About this exercise: Would you please restate all of the entries exactly, apart from the pictures?

Data section:
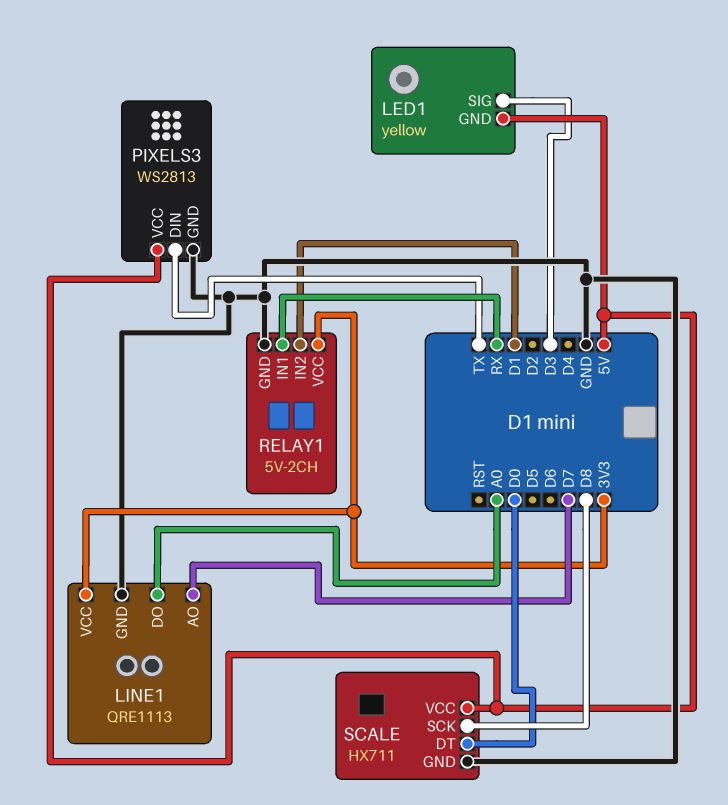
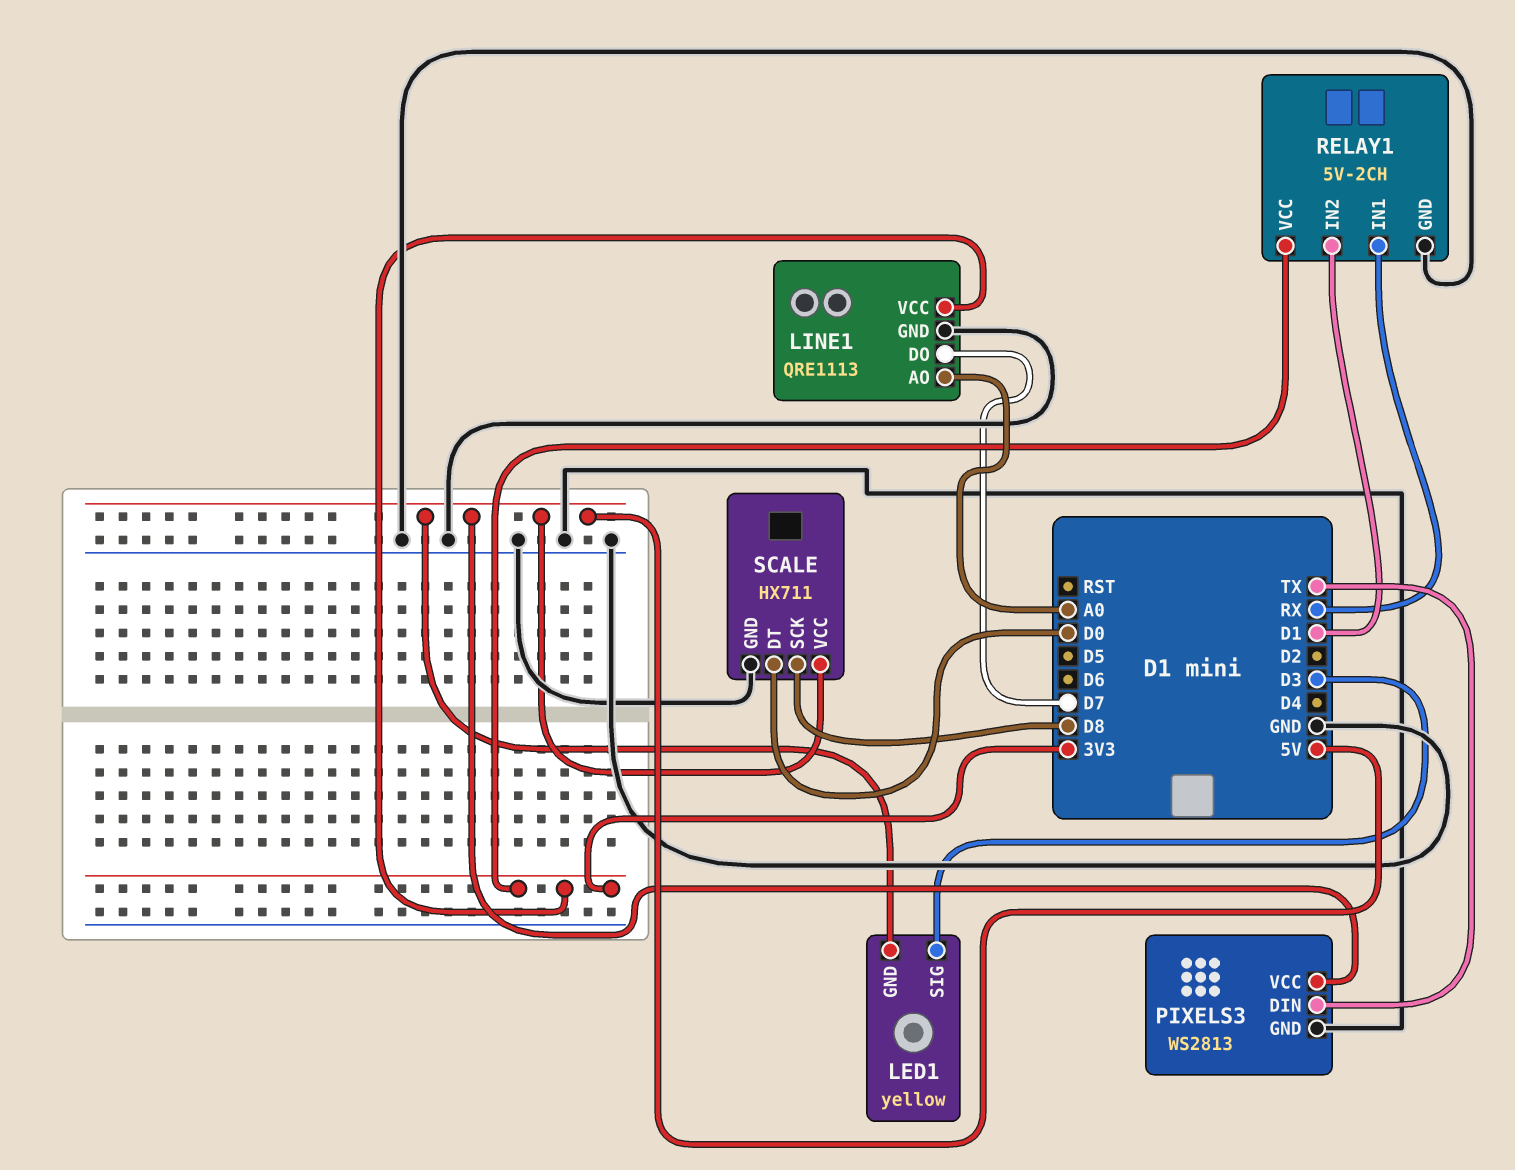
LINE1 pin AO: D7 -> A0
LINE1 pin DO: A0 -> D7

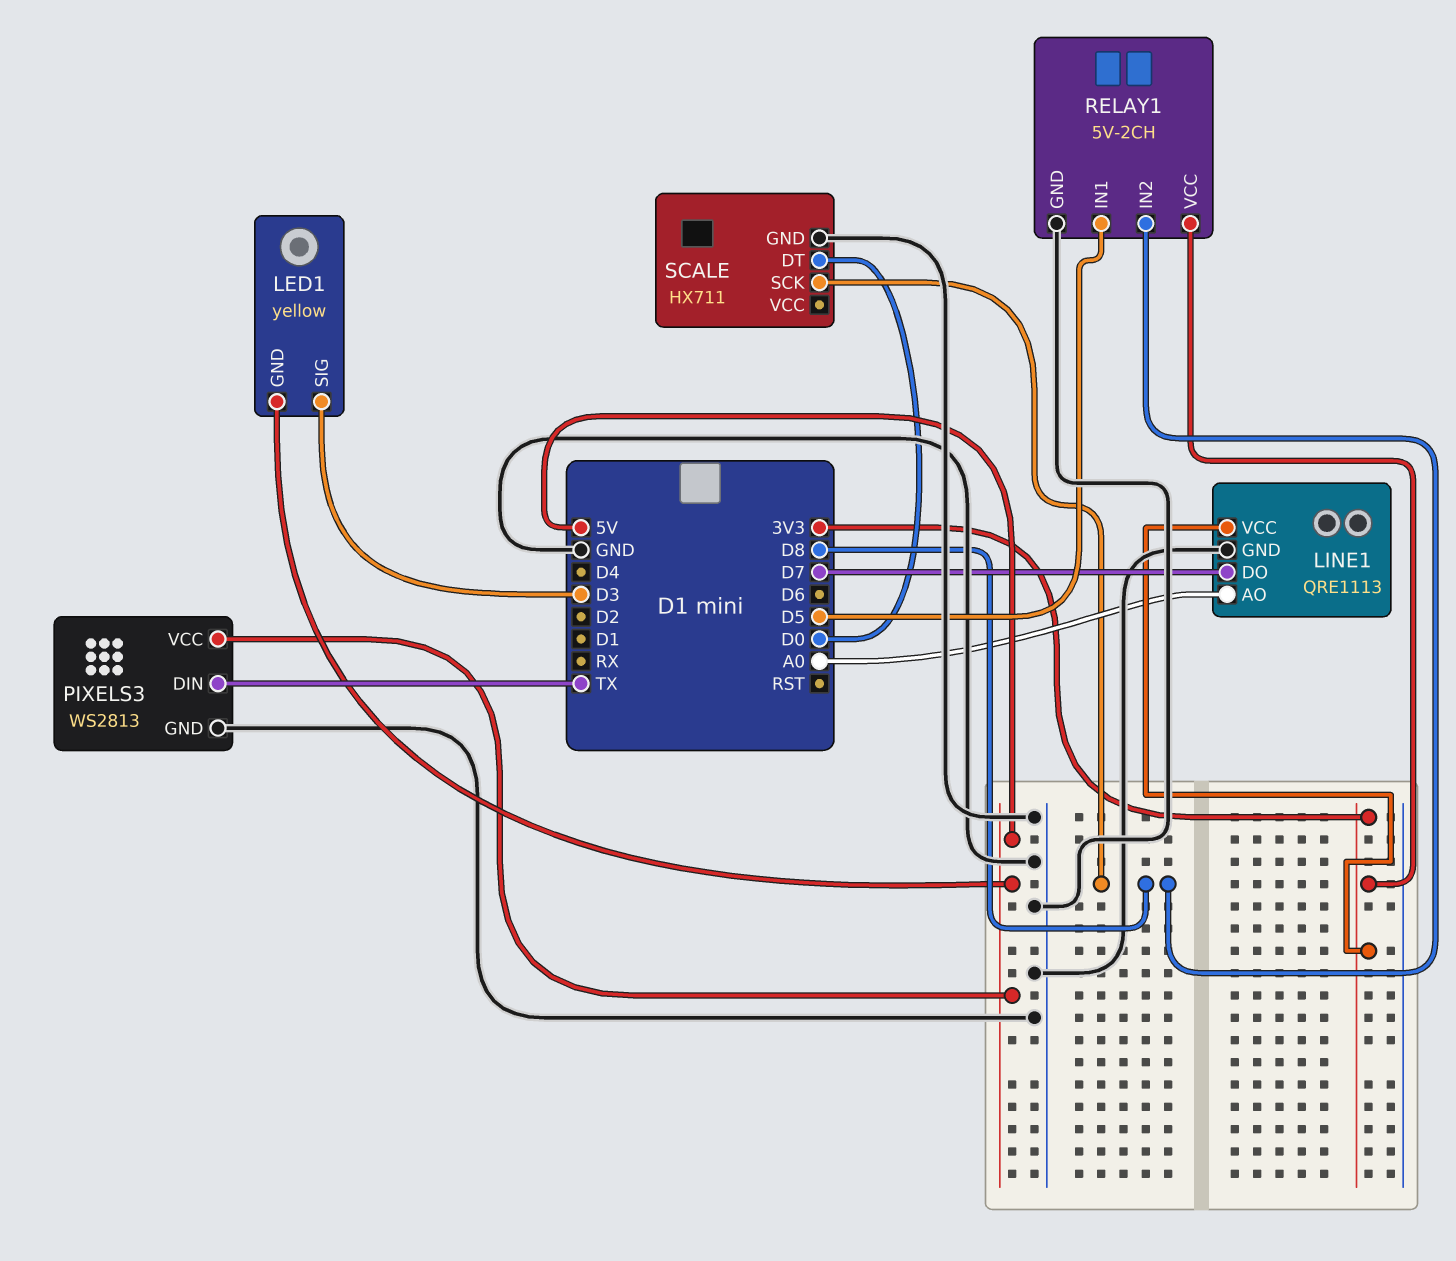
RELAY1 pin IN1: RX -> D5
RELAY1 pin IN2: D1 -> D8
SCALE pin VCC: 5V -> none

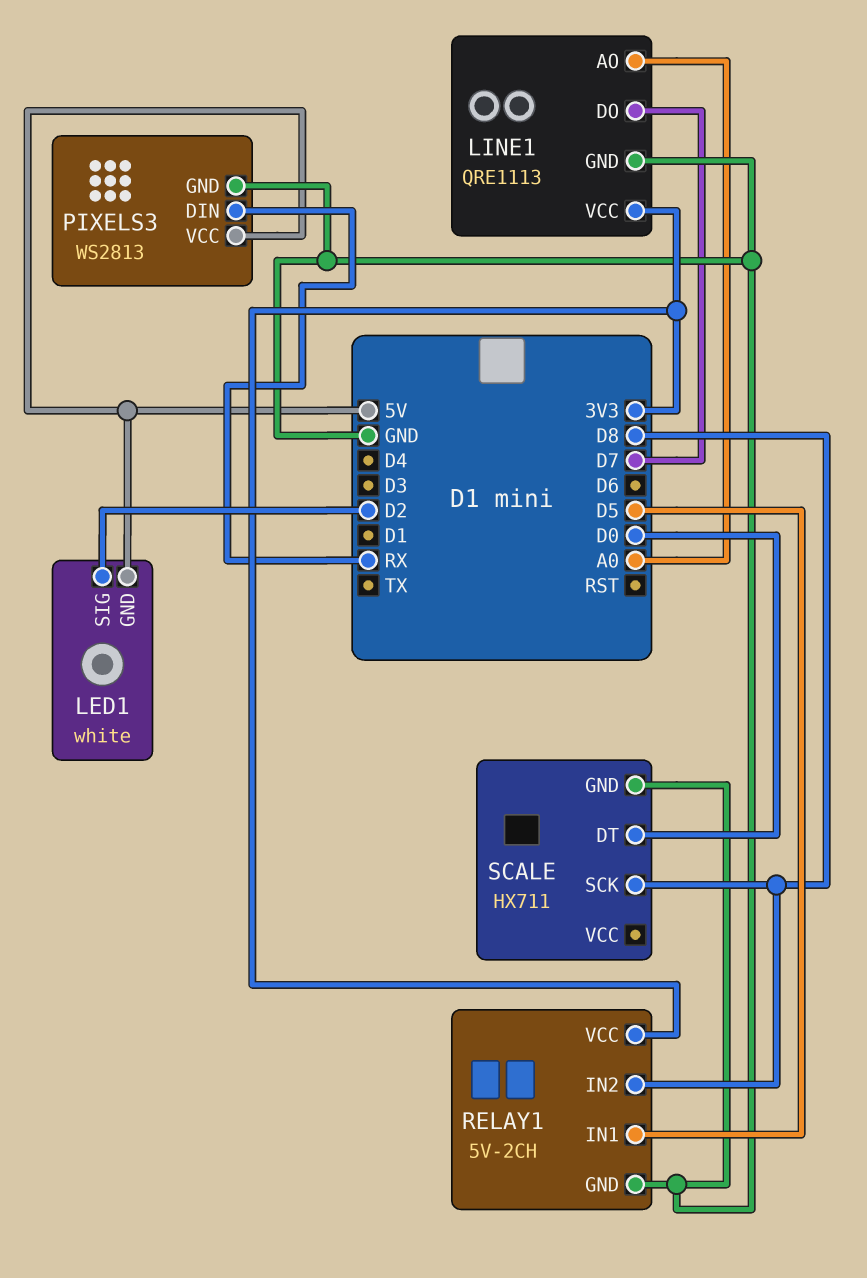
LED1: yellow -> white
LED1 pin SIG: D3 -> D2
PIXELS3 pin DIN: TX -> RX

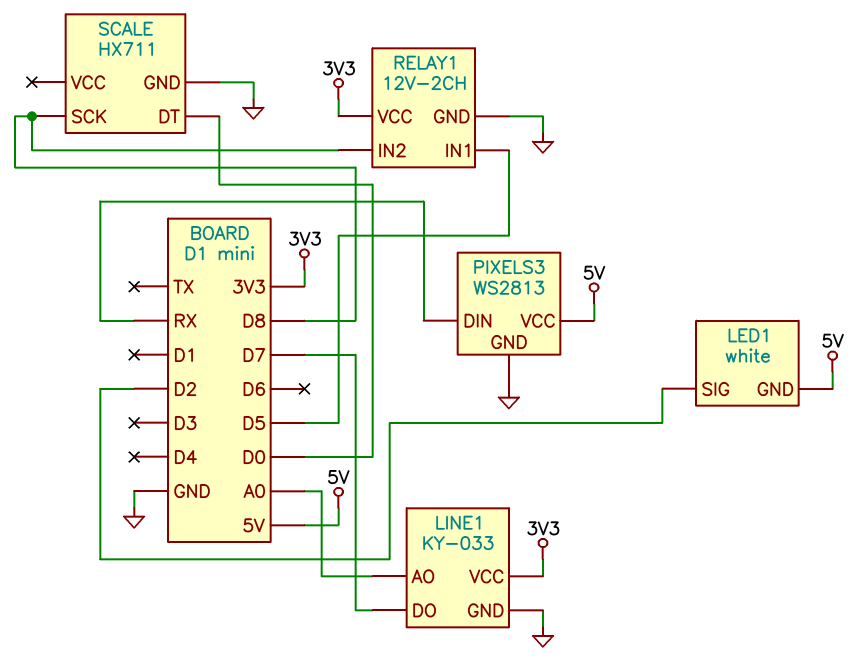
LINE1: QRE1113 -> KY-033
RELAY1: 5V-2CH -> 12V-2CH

Written solution:
LINE1 pin AO: D7 -> A0
LINE1 pin DO: A0 -> D7

RELAY1 pin IN1: RX -> D5
RELAY1 pin IN2: D1 -> D8
SCALE pin VCC: 5V -> none

LED1: yellow -> white
LED1 pin SIG: D3 -> D2
PIXELS3 pin DIN: TX -> RX

LINE1: QRE1113 -> KY-033
RELAY1: 5V-2CH -> 12V-2CH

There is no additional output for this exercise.